#### Data for this exercise
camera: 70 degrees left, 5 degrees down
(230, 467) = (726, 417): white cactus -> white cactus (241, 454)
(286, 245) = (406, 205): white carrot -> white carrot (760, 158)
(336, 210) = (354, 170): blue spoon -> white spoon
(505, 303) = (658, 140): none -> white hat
...
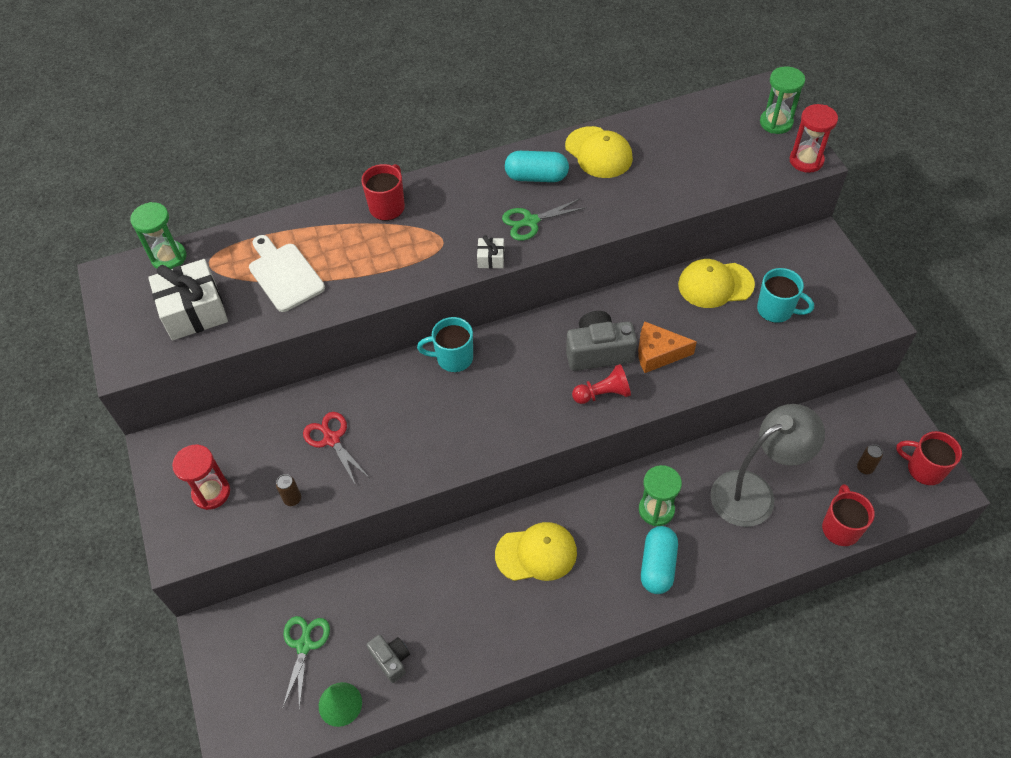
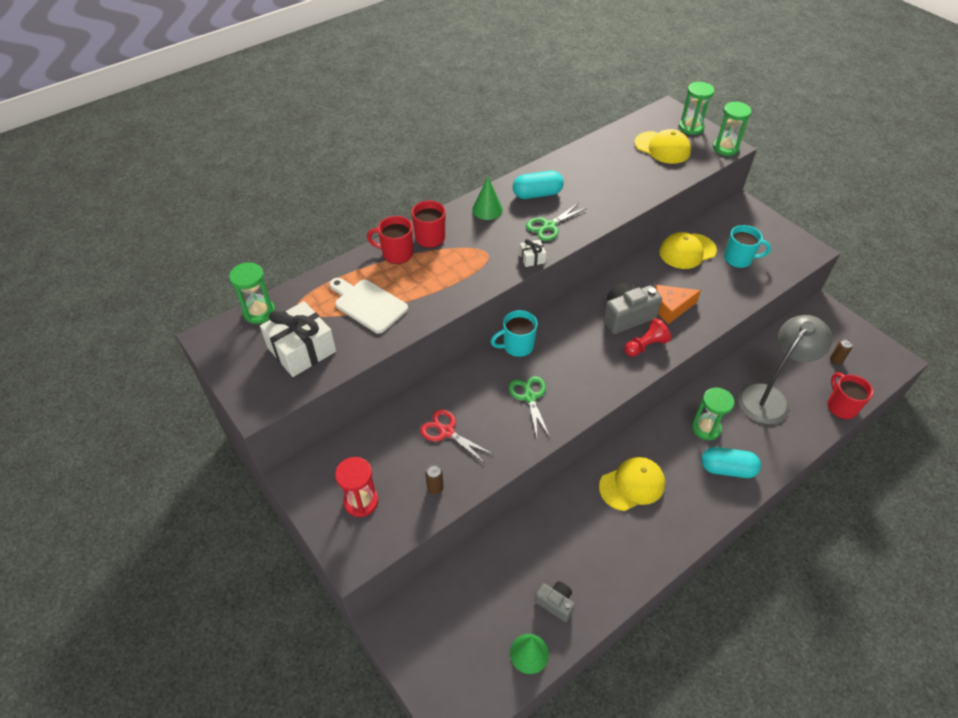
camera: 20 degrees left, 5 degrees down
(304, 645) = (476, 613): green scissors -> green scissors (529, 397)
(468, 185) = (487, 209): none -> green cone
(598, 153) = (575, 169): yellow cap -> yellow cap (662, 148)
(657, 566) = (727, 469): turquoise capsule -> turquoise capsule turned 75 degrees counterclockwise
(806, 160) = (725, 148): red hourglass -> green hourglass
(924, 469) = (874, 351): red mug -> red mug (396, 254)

#### Your assignment
Where does "left" occur in the data? Copy each line that has it.

#### Exercise result
camera: 70 degrees left, 5 degrees down
camera: 20 degrees left, 5 degrees down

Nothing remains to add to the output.